*TASK INSTRUCTIONS*:
Give back every record exactly, images excluded.

*MATERIAL SUPPLIED*:
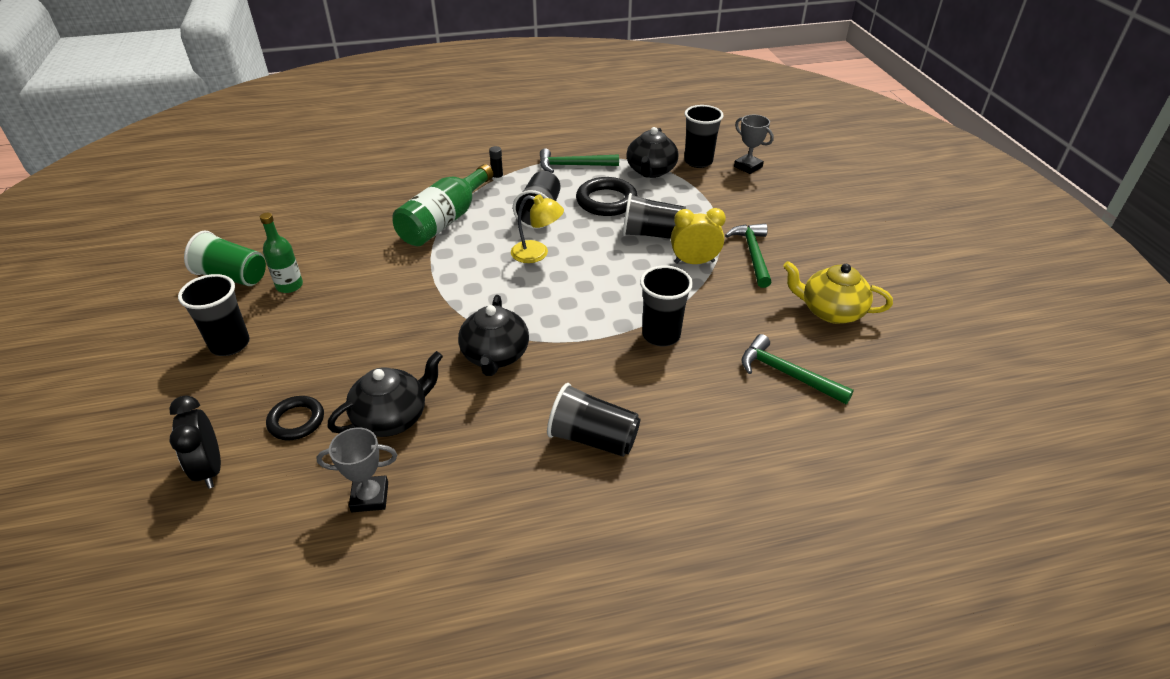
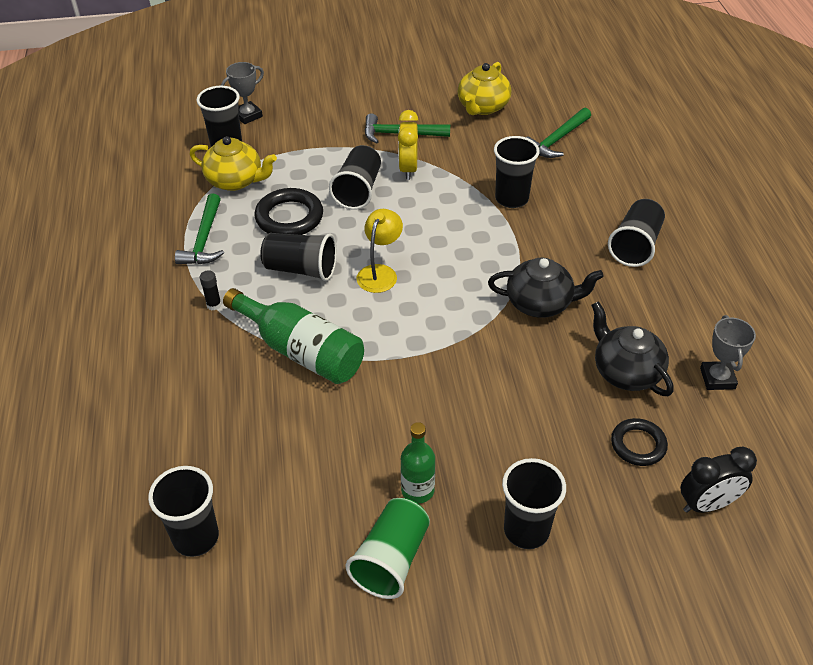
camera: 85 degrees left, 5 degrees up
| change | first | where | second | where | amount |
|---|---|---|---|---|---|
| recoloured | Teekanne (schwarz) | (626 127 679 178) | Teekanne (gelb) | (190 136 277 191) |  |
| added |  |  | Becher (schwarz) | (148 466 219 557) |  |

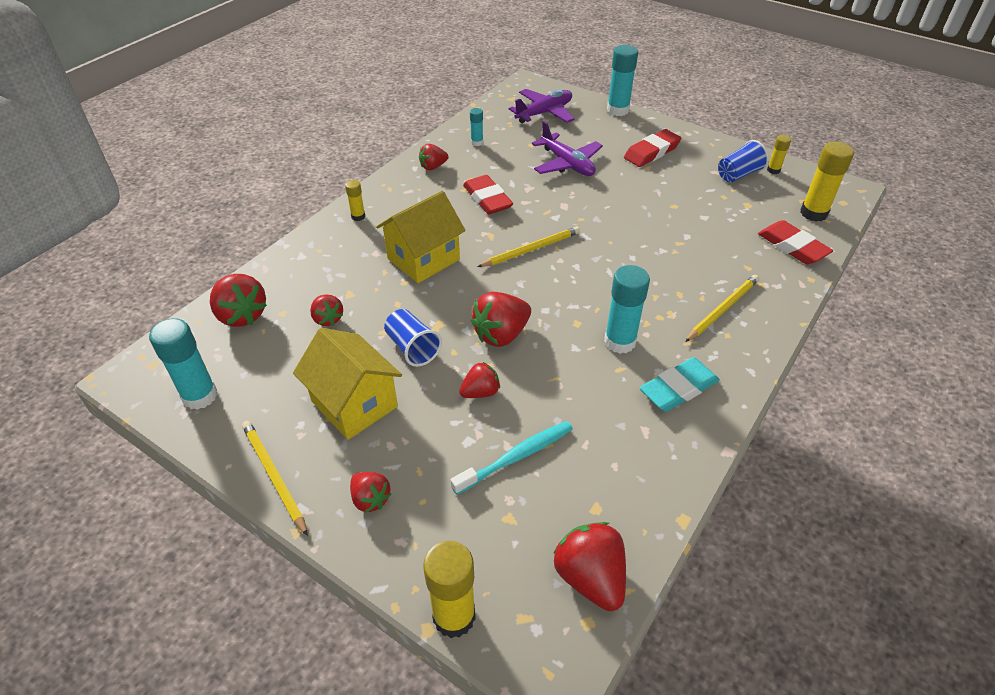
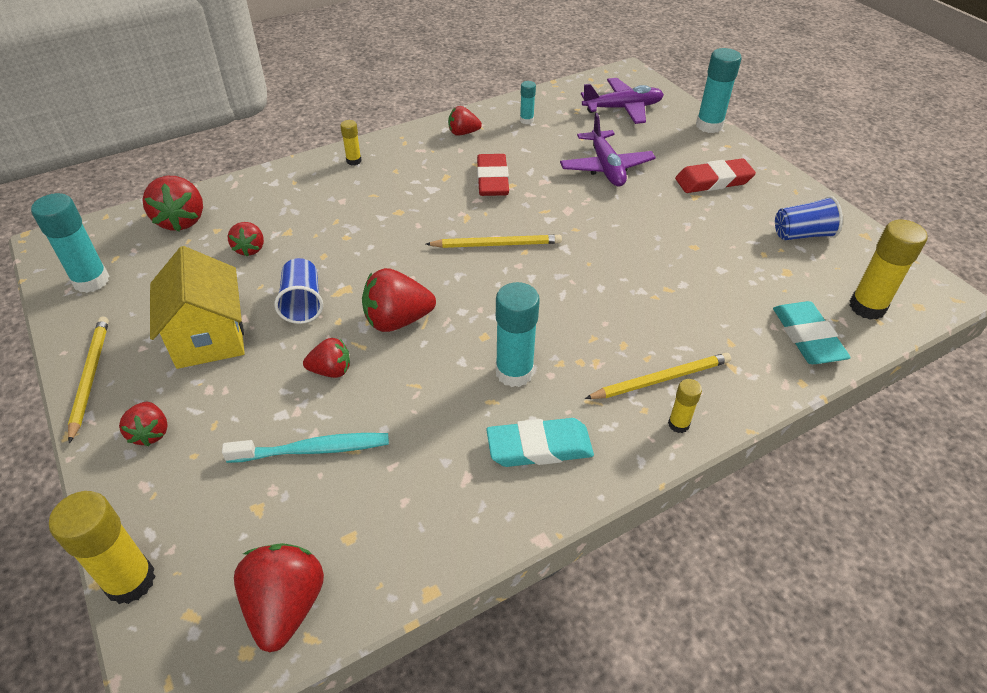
camera: 25 degrees right, 0 degrees up
| change | first | where | second | where | amount |
|---|---|---|---|---|---|
| removed | Haus (gelb) | (376 191 466 283) |  |  |  |
| recoloured | Radiergummi (rot) | (758 220 833 265) | Radiergummi (türkis) | (773 301 851 364) |  |
| moved | Klebestift (gelb) | (767 135 791 174) |  | (668 379 702 433) |  |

*YOUR RESPONSE*:
camera: 85 degrees left, 5 degrees up
| change | first | where | second | where | amount |
|---|---|---|---|---|---|
| recoloured | Teekanne (schwarz) | (626 127 679 178) | Teekanne (gelb) | (190 136 277 191) |  |
| added |  |  | Becher (schwarz) | (148 466 219 557) |  |

camera: 25 degrees right, 0 degrees up
| change | first | where | second | where | amount |
|---|---|---|---|---|---|
| removed | Haus (gelb) | (376 191 466 283) |  |  |  |
| recoloured | Radiergummi (rot) | (758 220 833 265) | Radiergummi (türkis) | (773 301 851 364) |  |
| moved | Klebestift (gelb) | (767 135 791 174) |  | (668 379 702 433) |  |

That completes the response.